**Goal of the exercise:** Transcribe the listing exactly, so that nothing but the pictures is missing.

**Stored data:**
[Start of section]

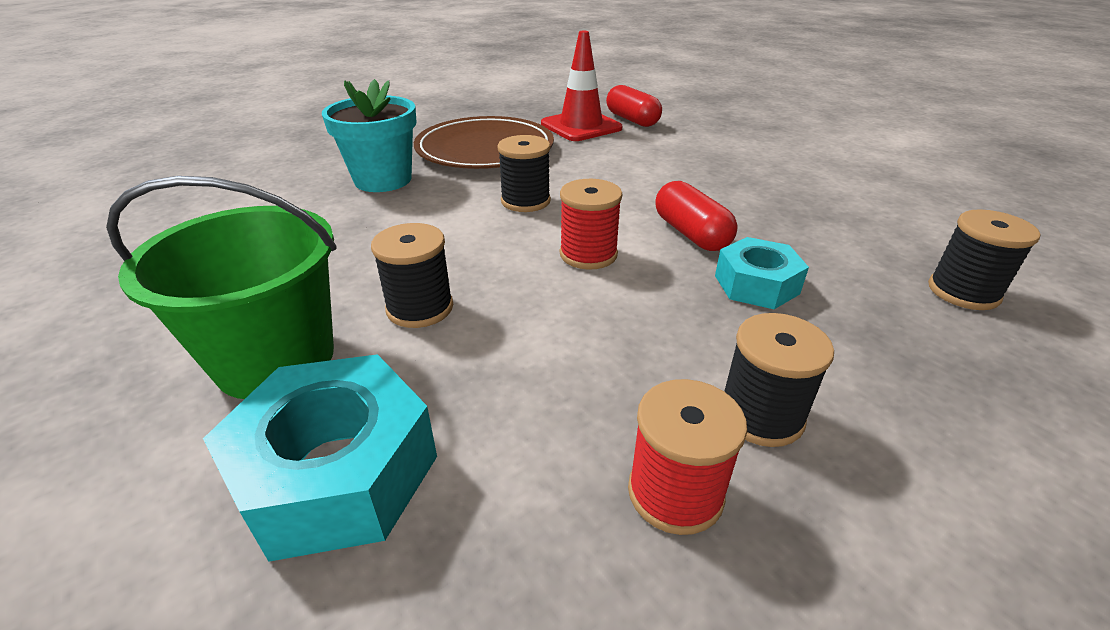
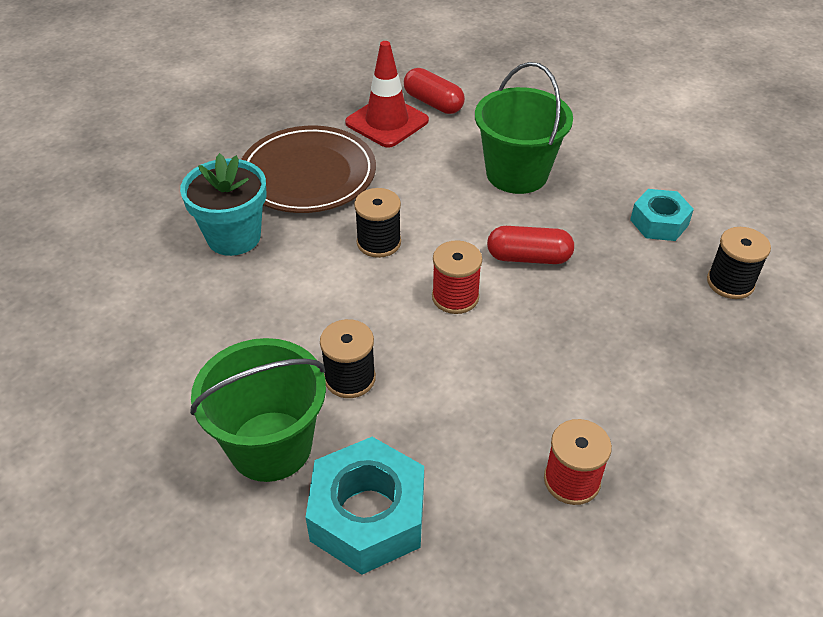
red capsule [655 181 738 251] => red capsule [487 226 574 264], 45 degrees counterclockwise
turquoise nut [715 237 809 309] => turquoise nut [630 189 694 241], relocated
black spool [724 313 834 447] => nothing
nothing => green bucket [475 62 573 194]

[End of section]

**Written answer:**
red capsule [655 181 738 251] => red capsule [487 226 574 264], 45 degrees counterclockwise
turquoise nut [715 237 809 309] => turquoise nut [630 189 694 241], relocated
black spool [724 313 834 447] => nothing
nothing => green bucket [475 62 573 194]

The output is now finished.